Problem details: Please filter the entries for the word "orange" and copy every line that has it.

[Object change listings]

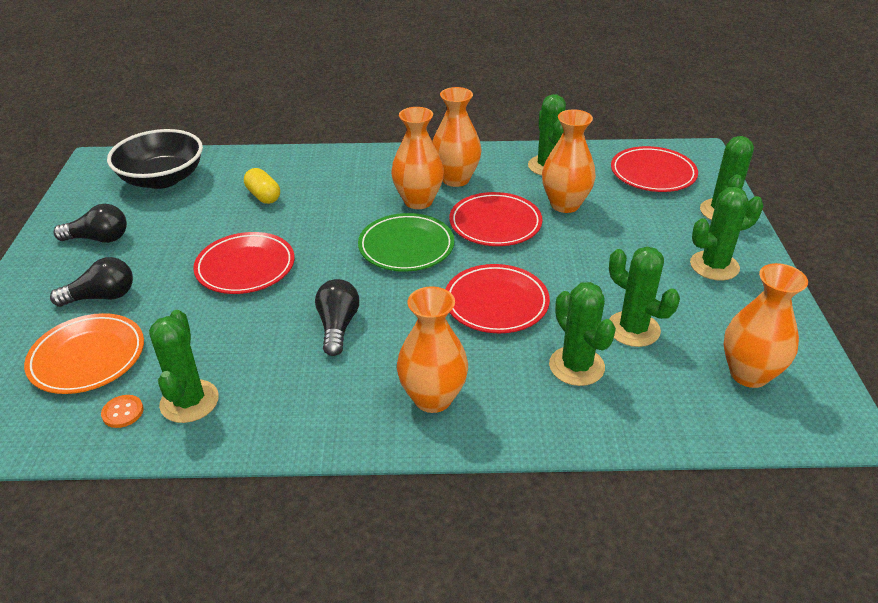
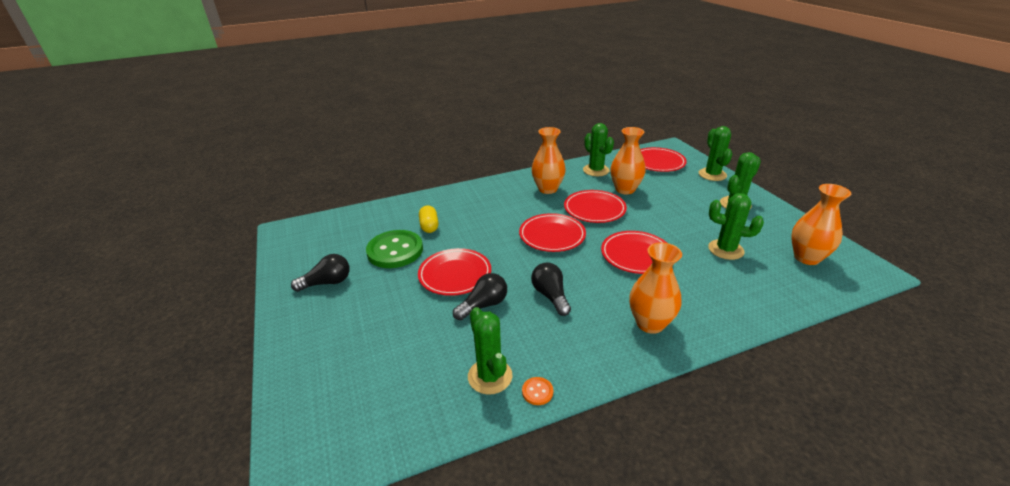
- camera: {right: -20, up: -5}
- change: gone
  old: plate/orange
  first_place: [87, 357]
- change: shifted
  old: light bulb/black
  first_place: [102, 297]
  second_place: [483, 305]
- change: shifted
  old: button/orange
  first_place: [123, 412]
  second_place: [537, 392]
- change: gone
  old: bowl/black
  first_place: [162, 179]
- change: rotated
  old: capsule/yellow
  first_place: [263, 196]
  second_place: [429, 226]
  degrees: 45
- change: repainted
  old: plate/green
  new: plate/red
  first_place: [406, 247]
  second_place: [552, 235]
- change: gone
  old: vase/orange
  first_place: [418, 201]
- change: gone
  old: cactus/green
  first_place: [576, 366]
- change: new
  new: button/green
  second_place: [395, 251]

Your solution:
  old: plate/orange
  old: button/orange
  old: vase/orange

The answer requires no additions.